**Task objective**
Your job with the data below is to output exactly the lines from the one holding "GAS2 pin AO: GP26 -> GP28" down to the one holding "RTC2 pin SCL: GP7 -> GP5", both included, and no others.

**Data in this exercise**
- - -

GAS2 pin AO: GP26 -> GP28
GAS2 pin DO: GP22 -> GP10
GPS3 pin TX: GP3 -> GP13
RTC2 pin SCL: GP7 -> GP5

- - -

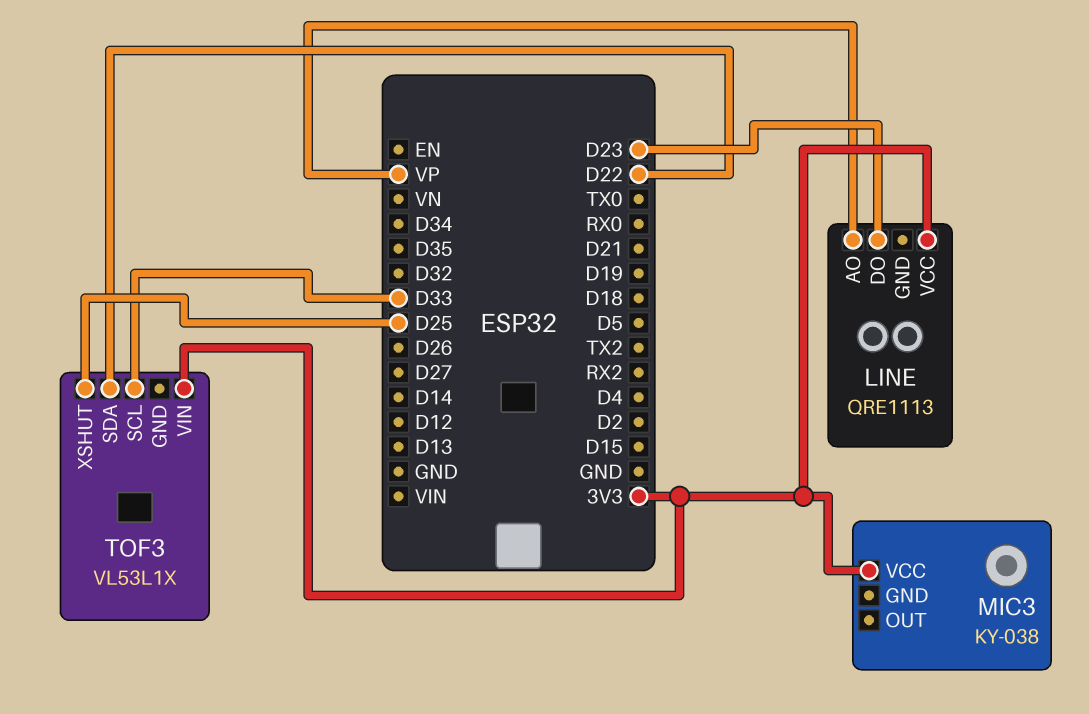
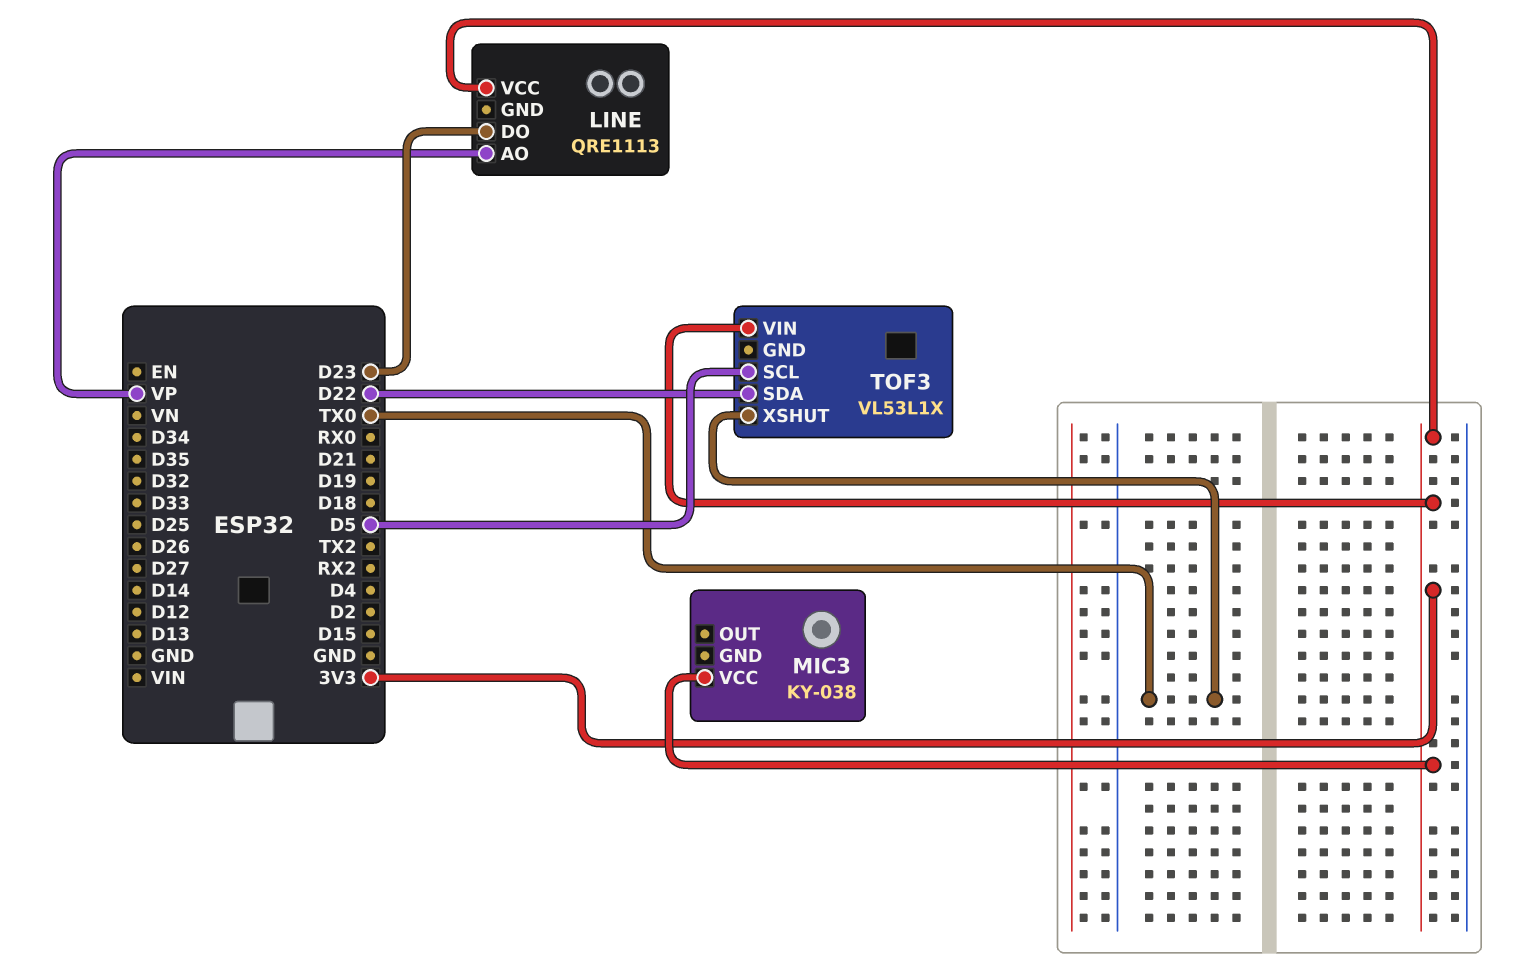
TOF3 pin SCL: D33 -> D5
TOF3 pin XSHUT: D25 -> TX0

- - -

**Exercise result**
GAS2 pin AO: GP26 -> GP28
GAS2 pin DO: GP22 -> GP10
GPS3 pin TX: GP3 -> GP13
RTC2 pin SCL: GP7 -> GP5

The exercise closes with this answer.